Records shown:
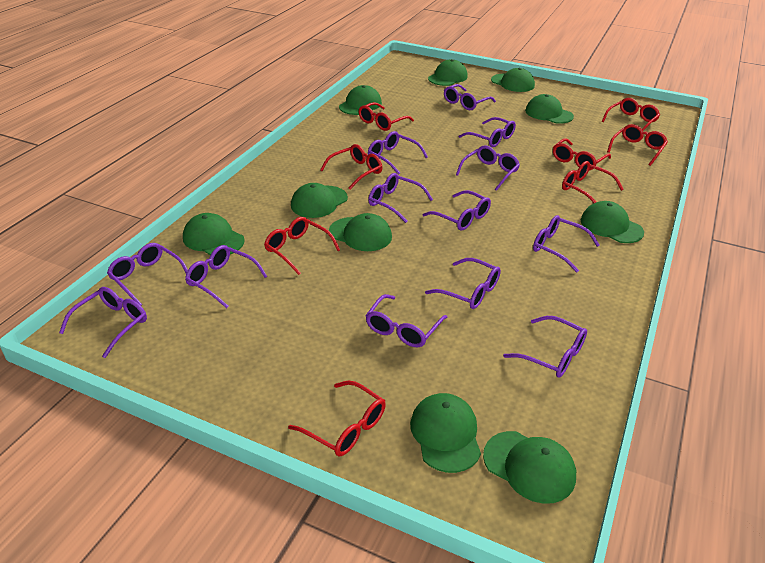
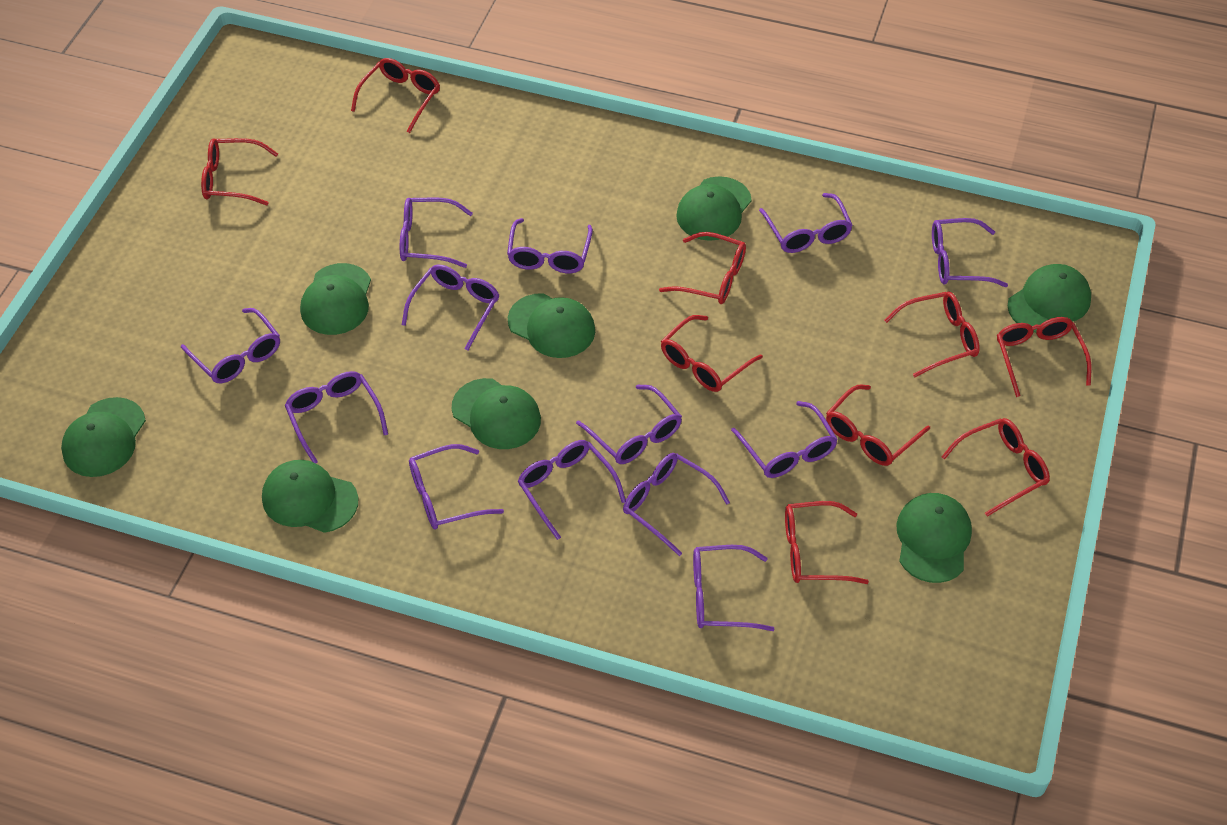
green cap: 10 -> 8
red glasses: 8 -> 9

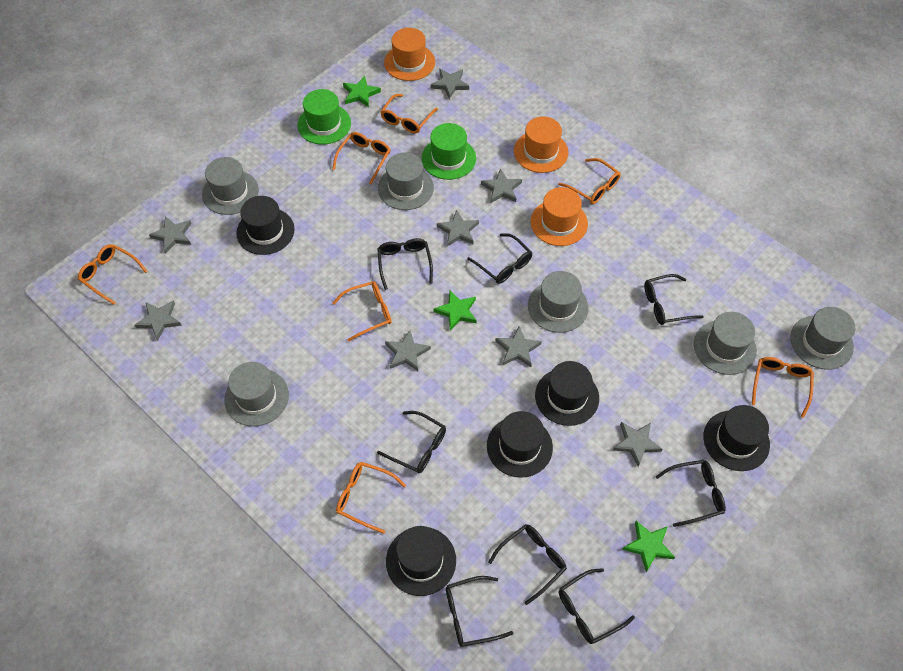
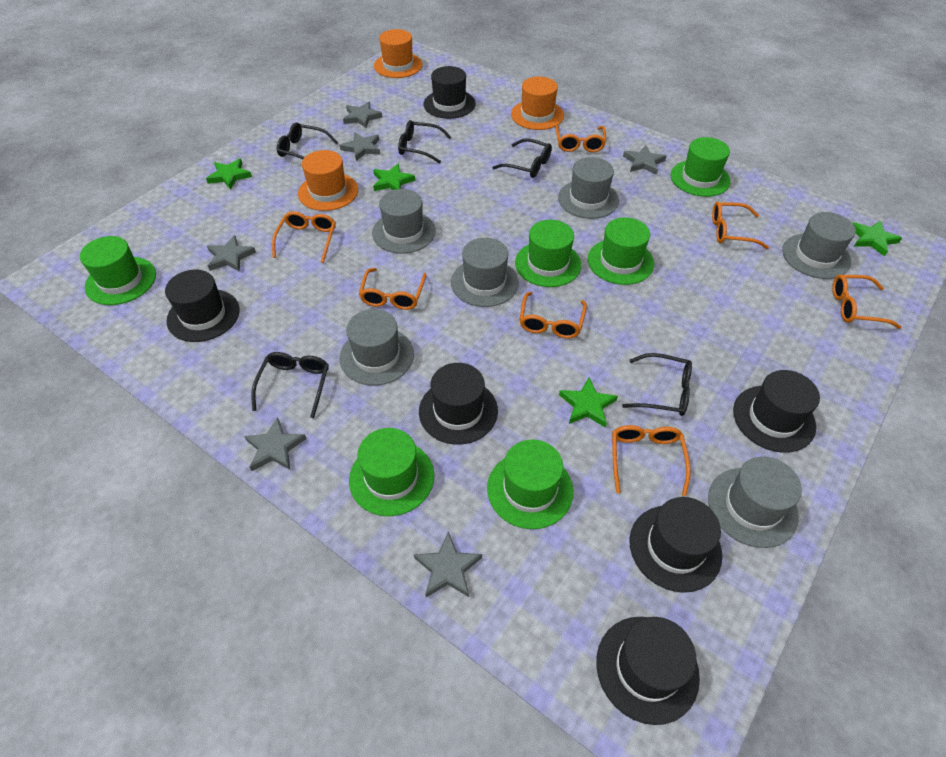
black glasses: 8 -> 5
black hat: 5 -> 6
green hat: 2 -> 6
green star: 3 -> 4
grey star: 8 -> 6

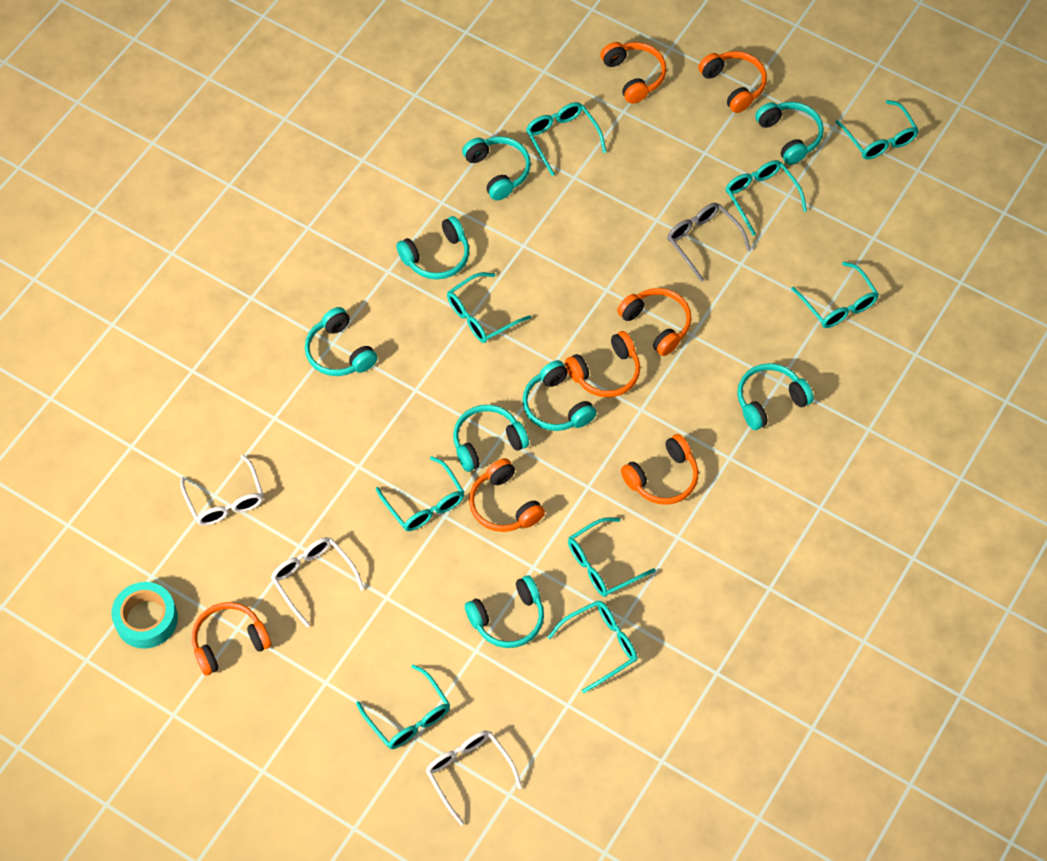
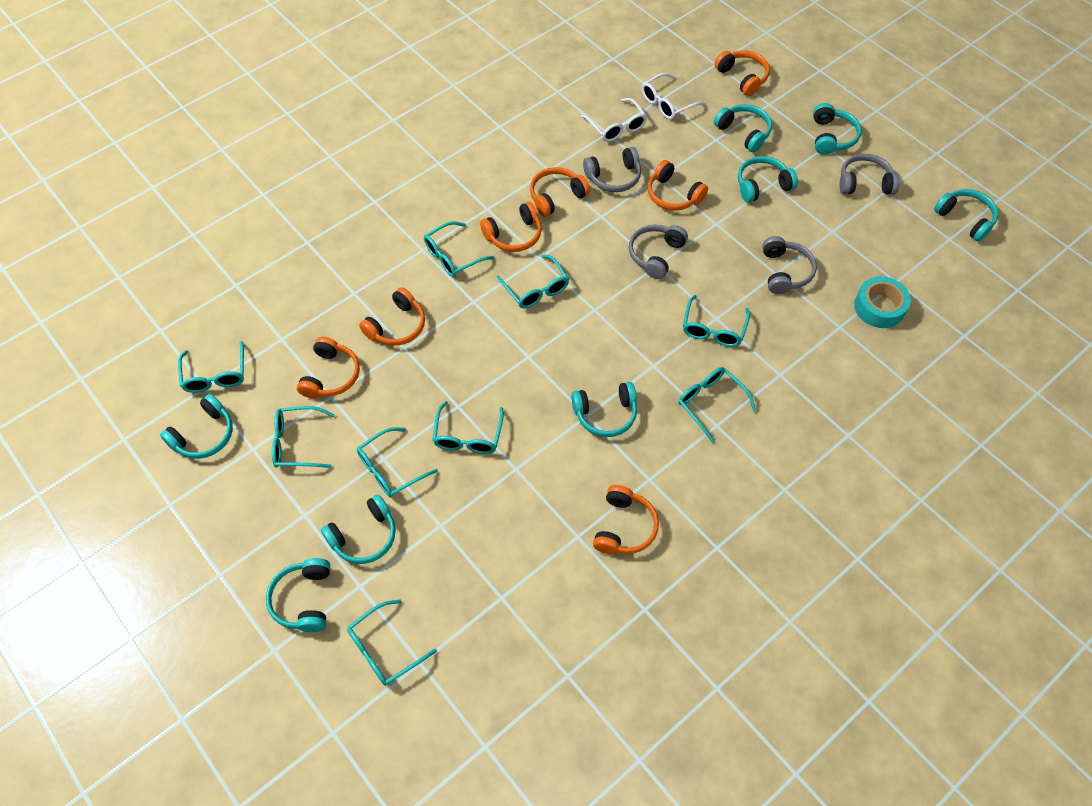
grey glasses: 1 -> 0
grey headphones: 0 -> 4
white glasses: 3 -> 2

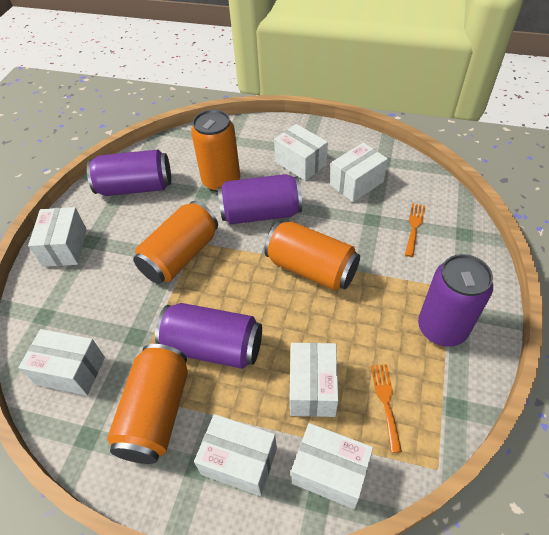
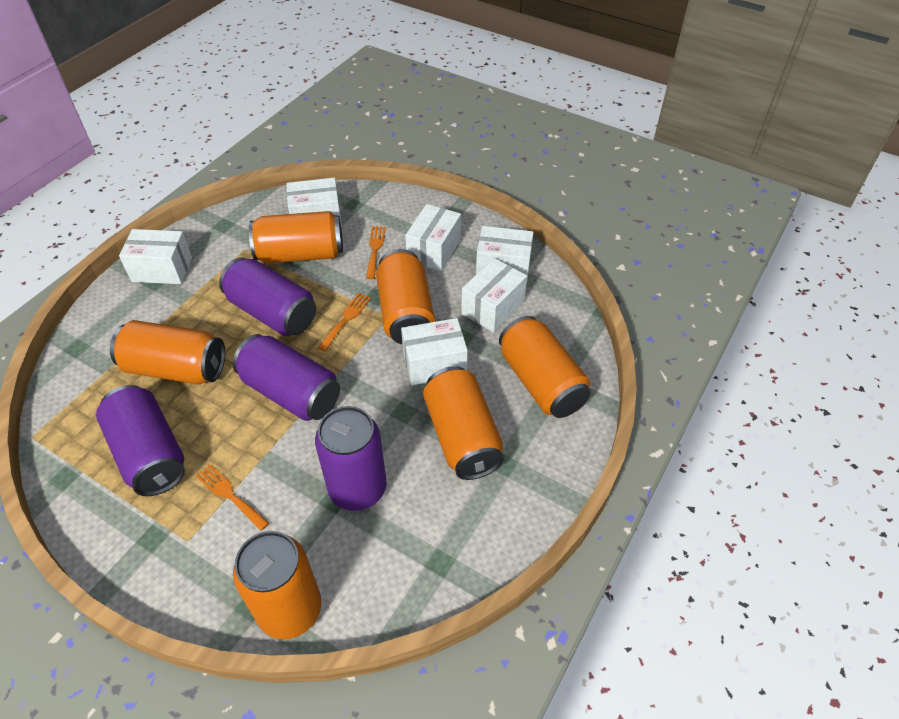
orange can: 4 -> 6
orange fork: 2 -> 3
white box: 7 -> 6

Task directions: Your task is an exact printout of the records above, with no pictures.

Exercise answer:
green cap: 10 -> 8
red glasses: 8 -> 9

black glasses: 8 -> 5
black hat: 5 -> 6
green hat: 2 -> 6
green star: 3 -> 4
grey star: 8 -> 6

grey glasses: 1 -> 0
grey headphones: 0 -> 4
white glasses: 3 -> 2

orange can: 4 -> 6
orange fork: 2 -> 3
white box: 7 -> 6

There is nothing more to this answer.